Stored data entries =>
------------------------------------------------
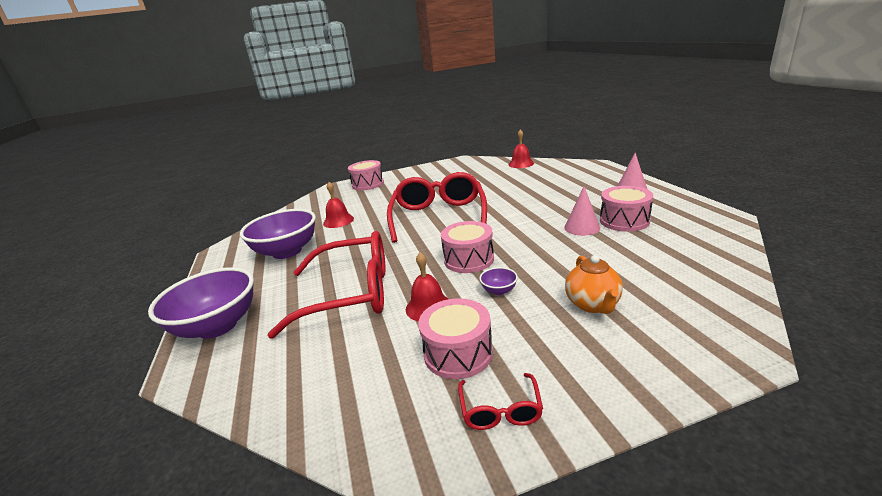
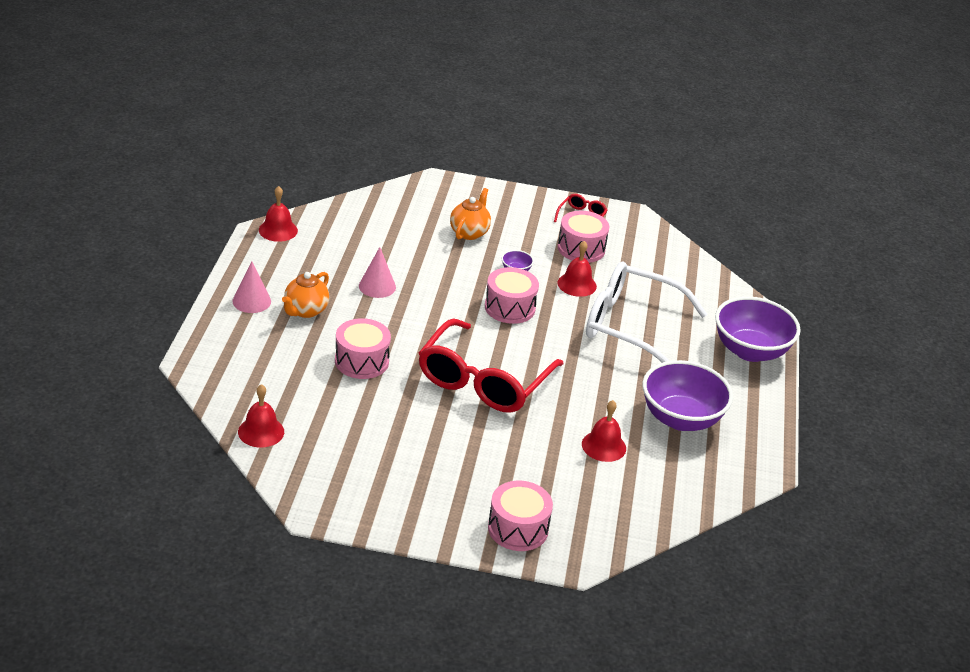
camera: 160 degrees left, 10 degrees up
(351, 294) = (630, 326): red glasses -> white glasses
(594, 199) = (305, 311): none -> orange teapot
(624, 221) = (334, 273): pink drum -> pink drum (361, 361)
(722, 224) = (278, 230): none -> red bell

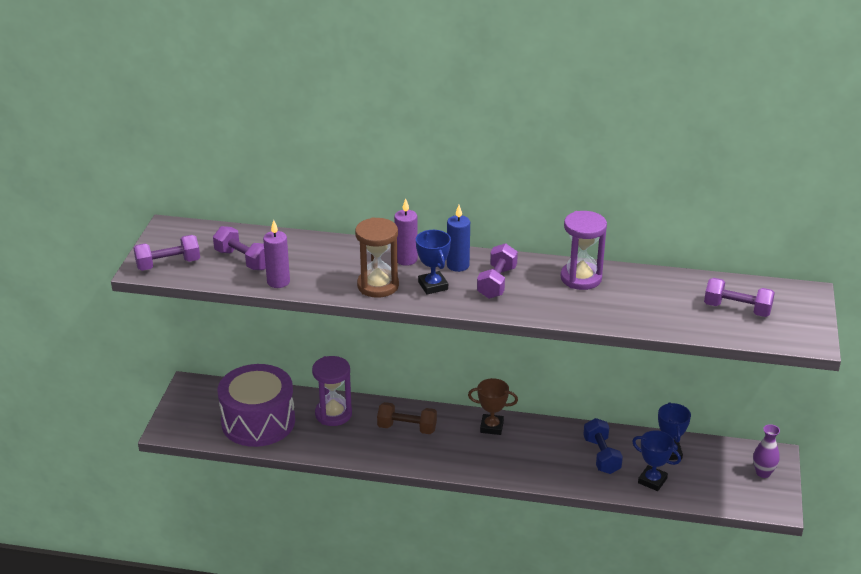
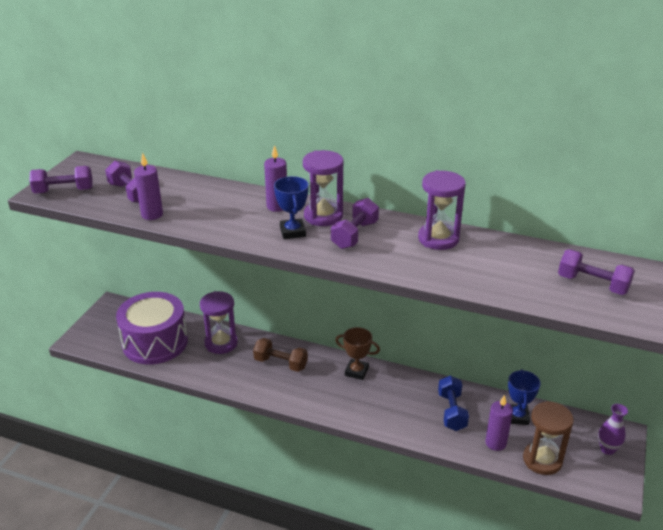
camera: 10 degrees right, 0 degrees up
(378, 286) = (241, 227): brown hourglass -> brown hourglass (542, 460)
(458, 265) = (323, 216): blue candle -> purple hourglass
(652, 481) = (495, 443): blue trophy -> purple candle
------------------------------------------------
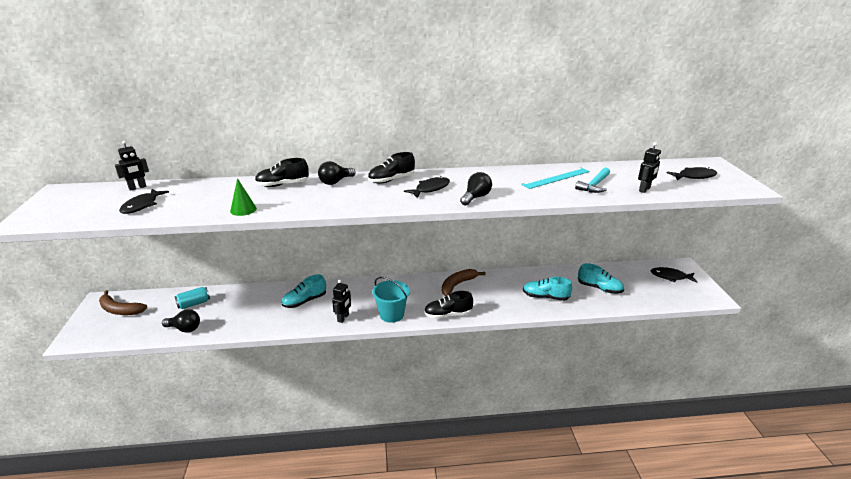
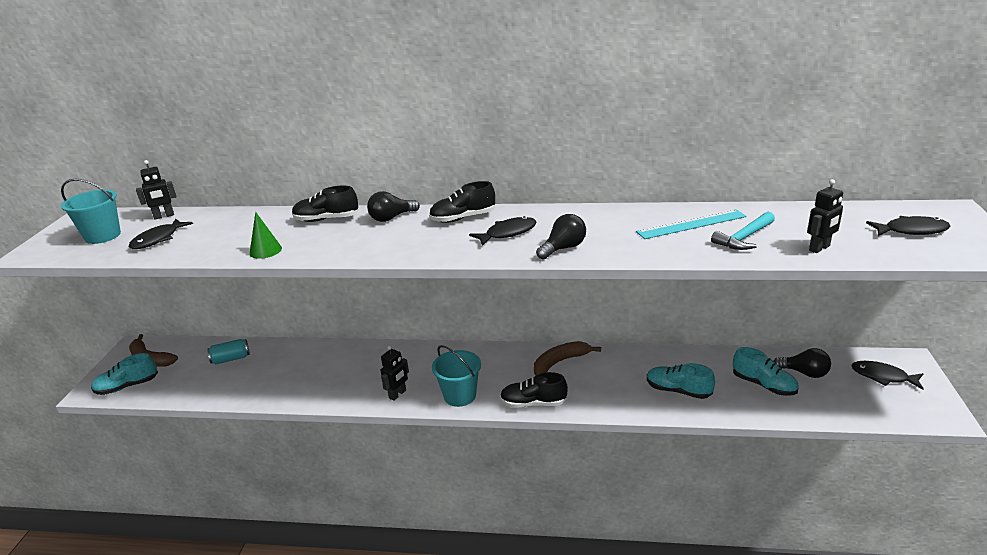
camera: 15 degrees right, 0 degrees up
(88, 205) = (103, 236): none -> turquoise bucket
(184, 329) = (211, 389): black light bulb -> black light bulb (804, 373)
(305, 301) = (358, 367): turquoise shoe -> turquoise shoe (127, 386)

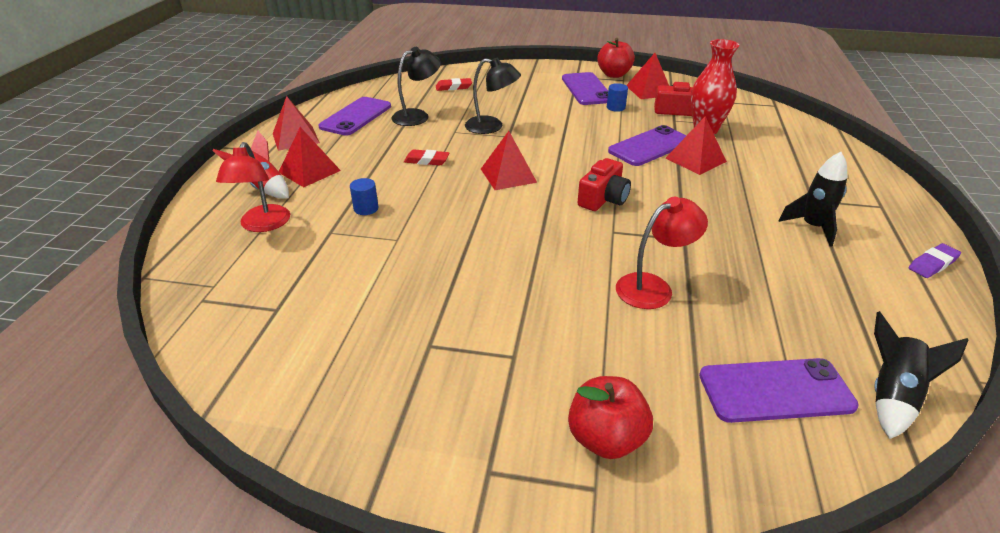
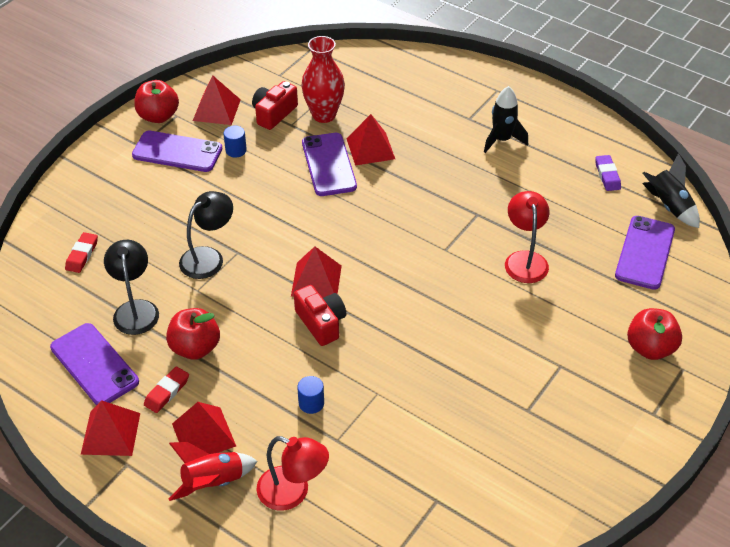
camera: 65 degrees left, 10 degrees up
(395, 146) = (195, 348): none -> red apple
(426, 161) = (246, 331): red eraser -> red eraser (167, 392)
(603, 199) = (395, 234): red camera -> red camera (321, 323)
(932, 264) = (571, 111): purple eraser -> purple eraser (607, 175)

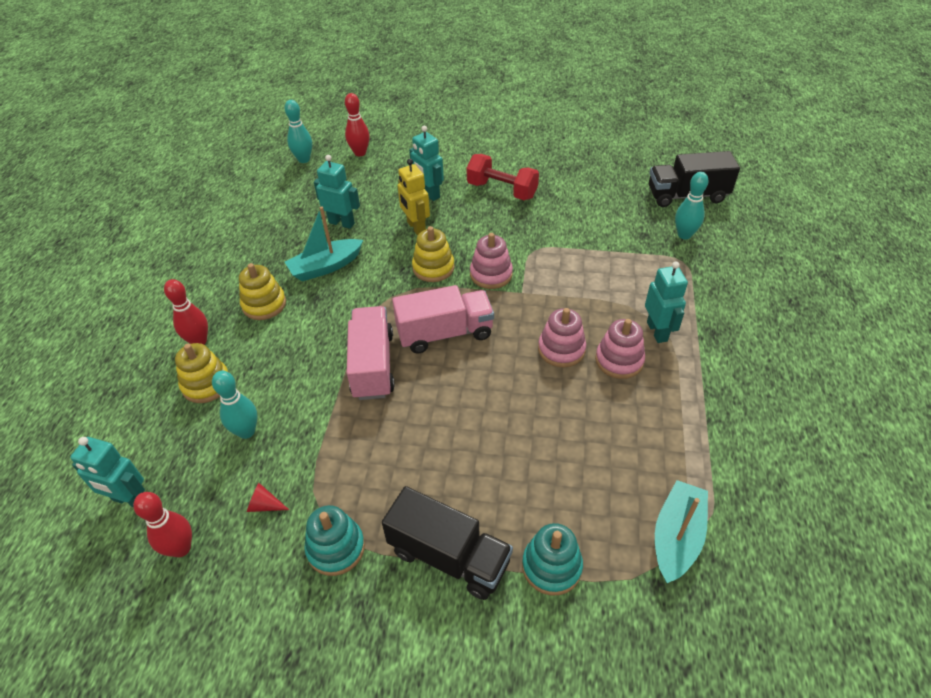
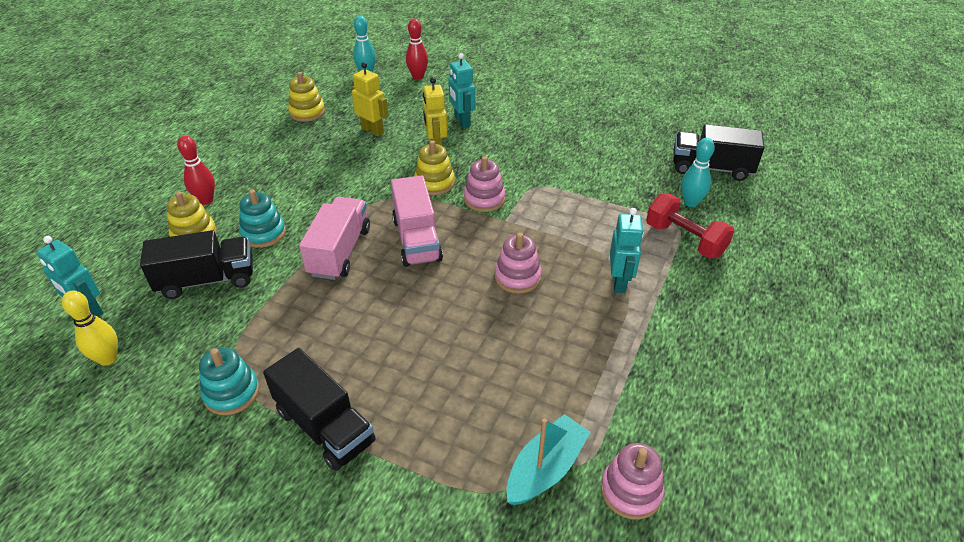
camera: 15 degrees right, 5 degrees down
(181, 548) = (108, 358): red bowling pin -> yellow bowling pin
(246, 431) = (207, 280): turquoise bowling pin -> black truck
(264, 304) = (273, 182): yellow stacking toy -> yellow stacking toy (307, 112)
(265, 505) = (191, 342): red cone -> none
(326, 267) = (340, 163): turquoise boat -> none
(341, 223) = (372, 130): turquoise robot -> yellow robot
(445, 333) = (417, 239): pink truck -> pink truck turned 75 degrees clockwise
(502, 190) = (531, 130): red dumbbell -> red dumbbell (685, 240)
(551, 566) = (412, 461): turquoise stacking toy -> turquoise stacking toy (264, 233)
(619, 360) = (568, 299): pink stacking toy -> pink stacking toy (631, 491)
------------------------------------------------
Prompt =>
From the entries above, give again exactly the lines running from the line with "(502, 190) = (531, 130): red" to the line with "(619, 360) = (568, 299): pink"; include both of those lines.

Expected answer =>
(502, 190) = (531, 130): red dumbbell -> red dumbbell (685, 240)
(551, 566) = (412, 461): turquoise stacking toy -> turquoise stacking toy (264, 233)
(619, 360) = (568, 299): pink stacking toy -> pink stacking toy (631, 491)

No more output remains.